Object matching data:
+---+

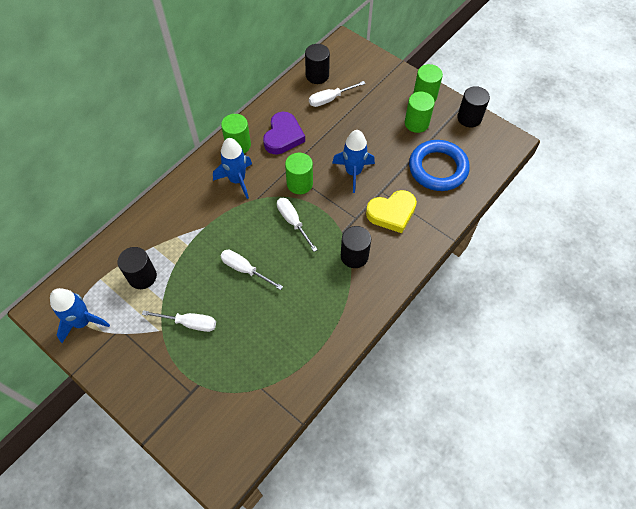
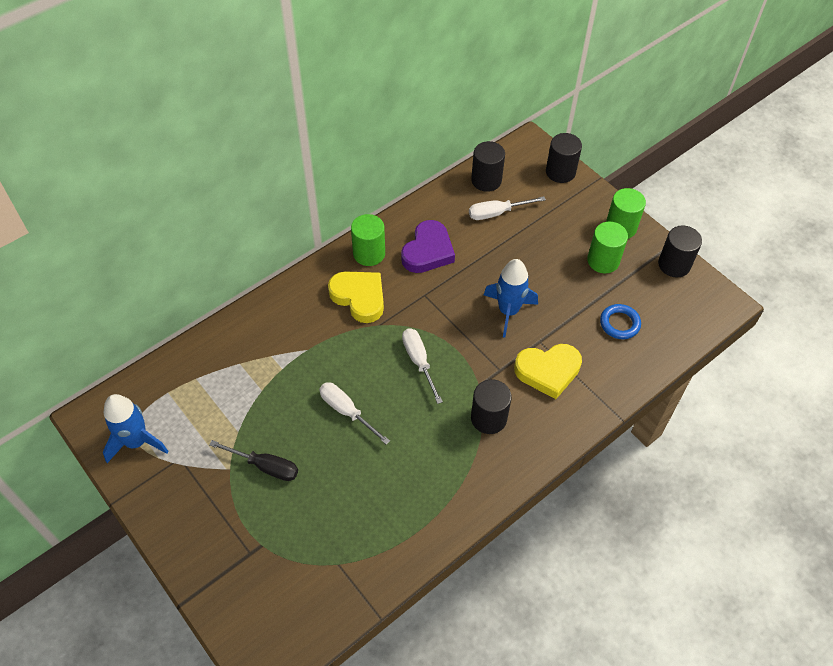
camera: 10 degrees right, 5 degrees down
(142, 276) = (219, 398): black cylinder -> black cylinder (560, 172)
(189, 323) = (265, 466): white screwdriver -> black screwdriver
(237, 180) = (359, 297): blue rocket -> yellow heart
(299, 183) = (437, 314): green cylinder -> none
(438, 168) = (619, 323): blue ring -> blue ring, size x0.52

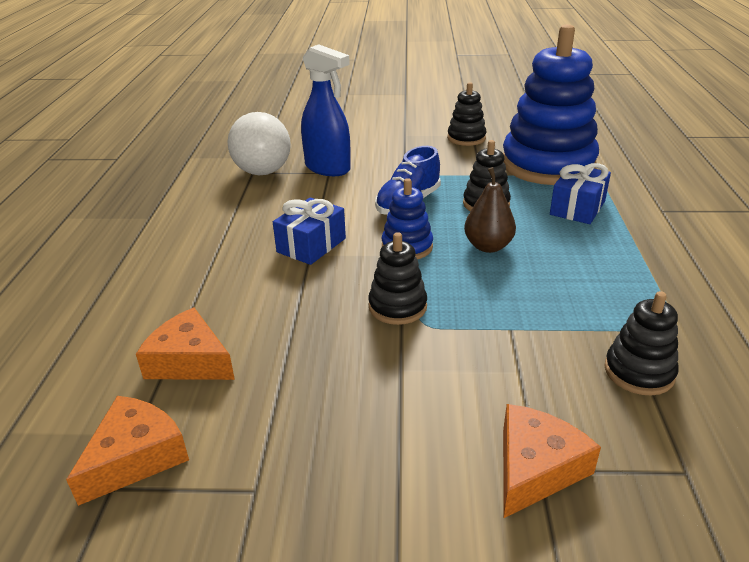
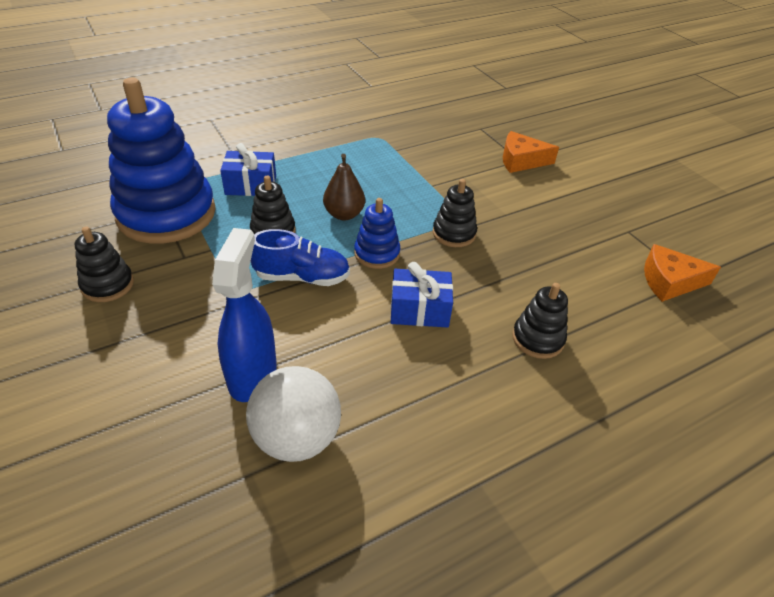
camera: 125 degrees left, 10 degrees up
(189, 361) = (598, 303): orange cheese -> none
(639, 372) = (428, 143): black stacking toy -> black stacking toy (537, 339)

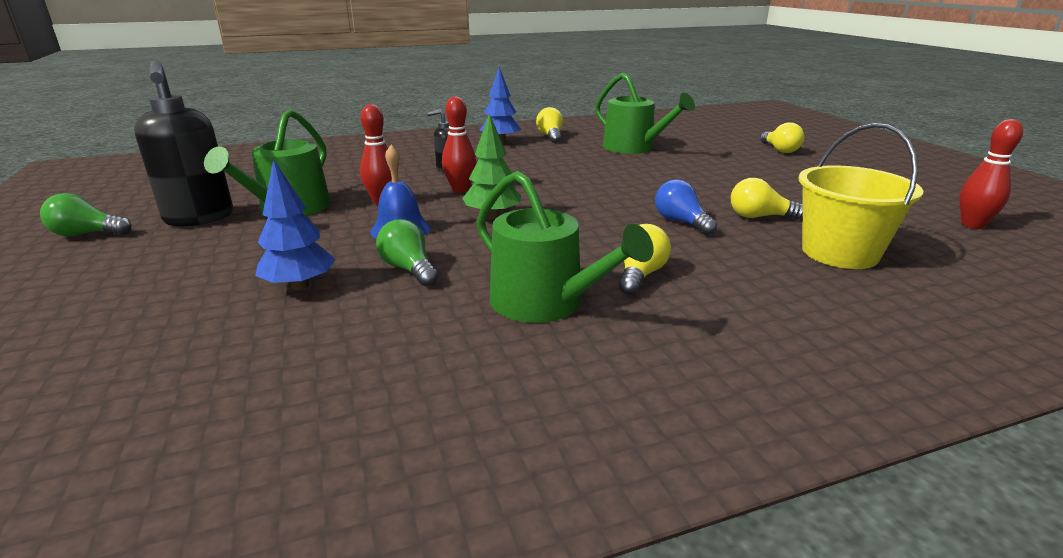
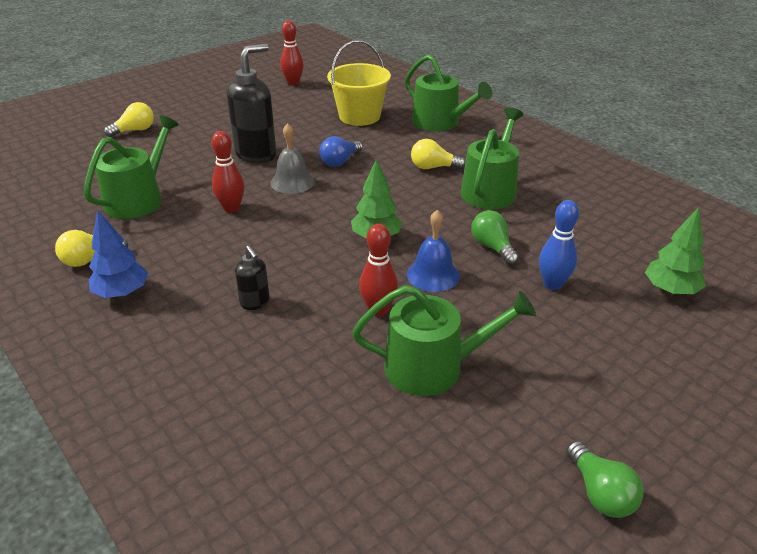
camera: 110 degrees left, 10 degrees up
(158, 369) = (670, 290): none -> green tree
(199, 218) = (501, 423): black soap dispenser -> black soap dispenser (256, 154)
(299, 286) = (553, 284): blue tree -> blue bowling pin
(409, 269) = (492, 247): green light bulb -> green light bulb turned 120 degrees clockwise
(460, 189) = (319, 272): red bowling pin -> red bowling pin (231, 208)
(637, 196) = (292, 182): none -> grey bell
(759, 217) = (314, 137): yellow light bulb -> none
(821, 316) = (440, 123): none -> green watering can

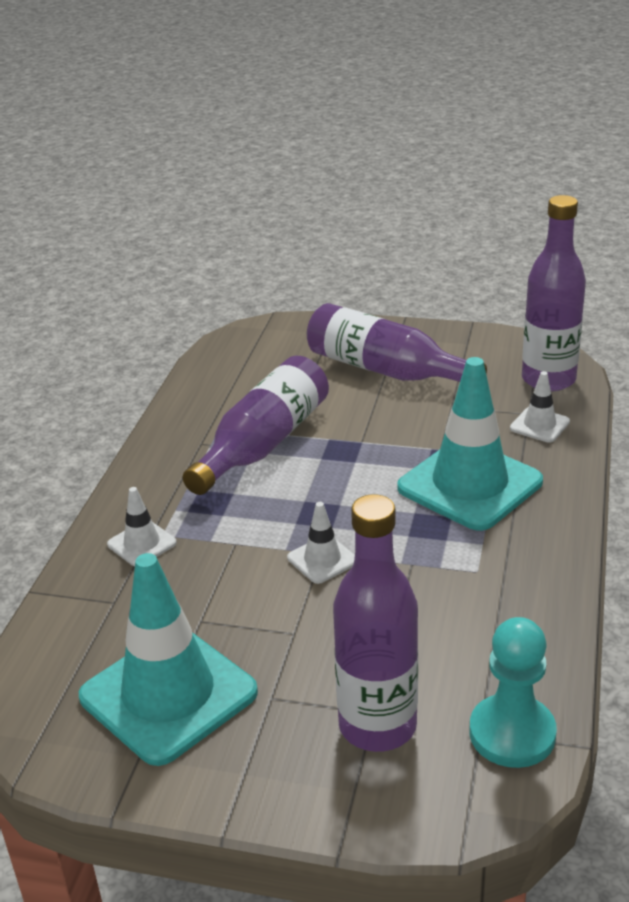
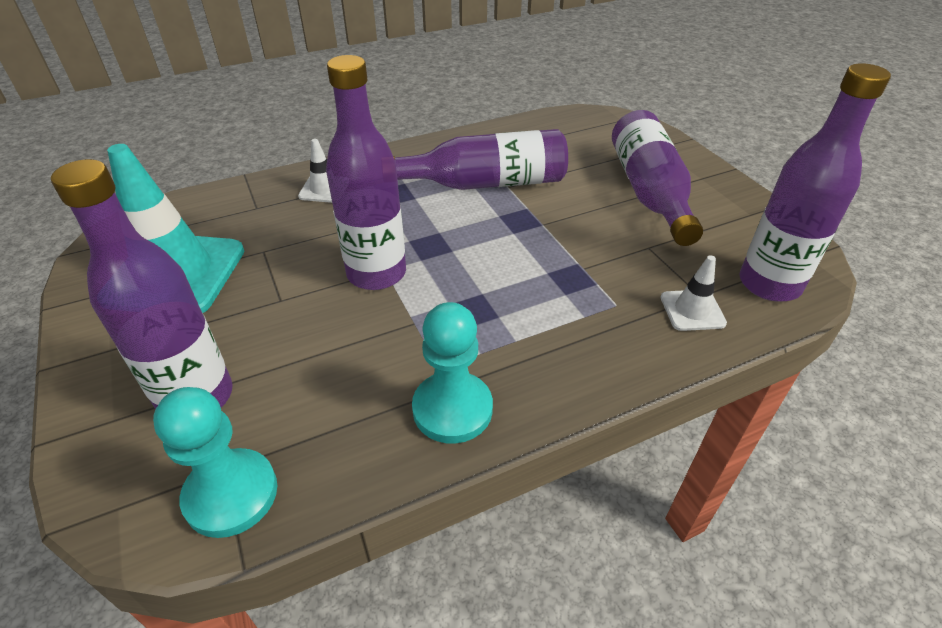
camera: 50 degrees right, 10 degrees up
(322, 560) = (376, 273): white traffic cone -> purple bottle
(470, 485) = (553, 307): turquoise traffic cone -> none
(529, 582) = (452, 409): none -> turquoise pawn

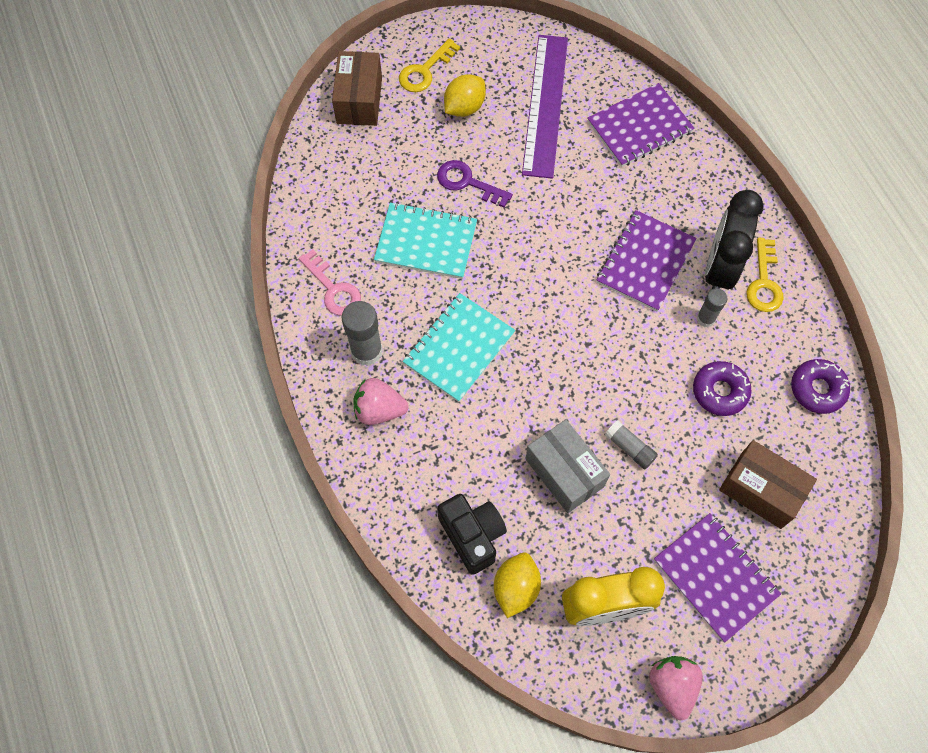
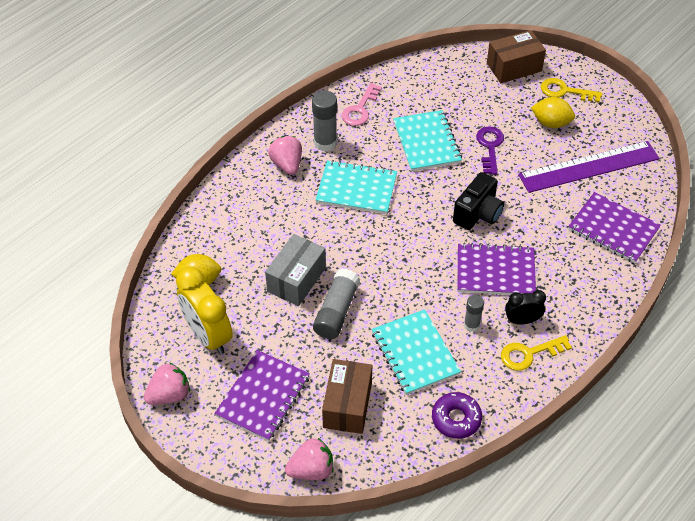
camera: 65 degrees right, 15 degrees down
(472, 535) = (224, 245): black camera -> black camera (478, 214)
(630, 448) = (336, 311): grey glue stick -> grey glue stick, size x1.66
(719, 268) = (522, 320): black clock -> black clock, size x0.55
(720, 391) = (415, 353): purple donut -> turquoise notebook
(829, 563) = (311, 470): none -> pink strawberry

+---+

§ **TASK INSTRUCTIONS**: Your answer is to contain exactly the lines from the one holding "(630, 448) = (336, 311): grey" to the end of the entries, with no other line.

§ **ANSWER SECTION**:
(630, 448) = (336, 311): grey glue stick -> grey glue stick, size x1.66
(719, 268) = (522, 320): black clock -> black clock, size x0.55
(720, 391) = (415, 353): purple donut -> turquoise notebook
(829, 563) = (311, 470): none -> pink strawberry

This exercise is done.